* [Study material]:
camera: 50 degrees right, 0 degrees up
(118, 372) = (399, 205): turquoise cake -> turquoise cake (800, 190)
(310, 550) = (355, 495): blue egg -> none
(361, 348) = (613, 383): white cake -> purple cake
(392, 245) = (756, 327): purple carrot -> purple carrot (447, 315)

==

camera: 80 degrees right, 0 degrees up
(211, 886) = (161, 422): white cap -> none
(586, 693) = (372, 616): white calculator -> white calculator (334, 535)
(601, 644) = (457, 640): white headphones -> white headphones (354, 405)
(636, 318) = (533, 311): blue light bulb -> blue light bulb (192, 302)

--

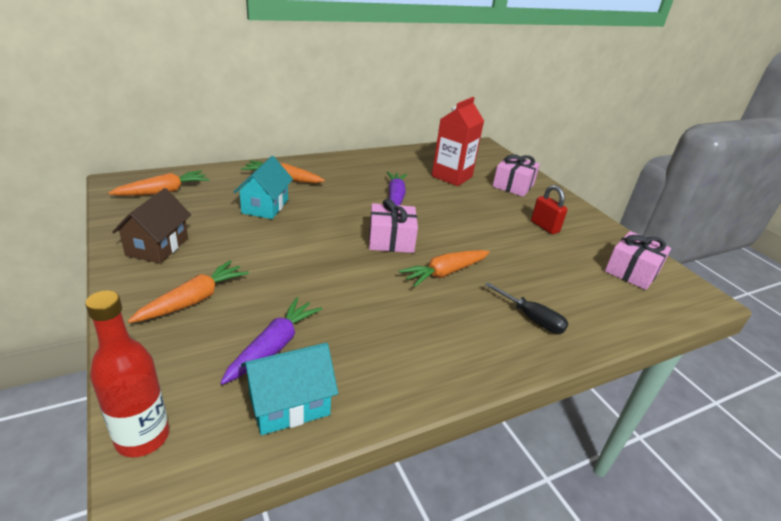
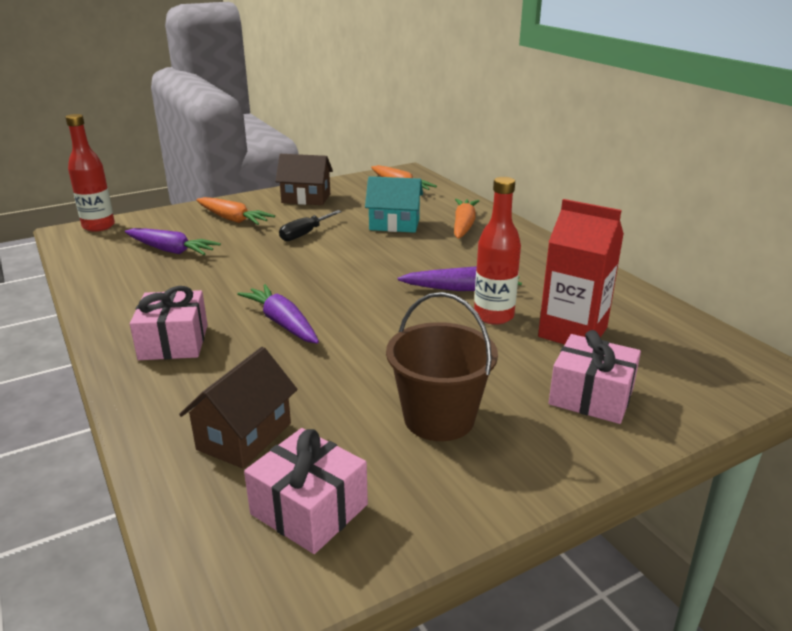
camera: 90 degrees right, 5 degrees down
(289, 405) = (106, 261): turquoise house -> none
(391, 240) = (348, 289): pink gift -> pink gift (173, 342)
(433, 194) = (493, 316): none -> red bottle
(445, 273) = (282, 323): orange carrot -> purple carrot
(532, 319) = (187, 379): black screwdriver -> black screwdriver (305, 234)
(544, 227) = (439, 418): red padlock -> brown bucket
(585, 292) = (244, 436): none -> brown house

* [Task brief]: Which lines above include the string "none"? Show them.

* [Output for this task]:
(310, 550) = (355, 495): blue egg -> none
(211, 886) = (161, 422): white cap -> none
(289, 405) = (106, 261): turquoise house -> none
(433, 194) = (493, 316): none -> red bottle
(585, 292) = (244, 436): none -> brown house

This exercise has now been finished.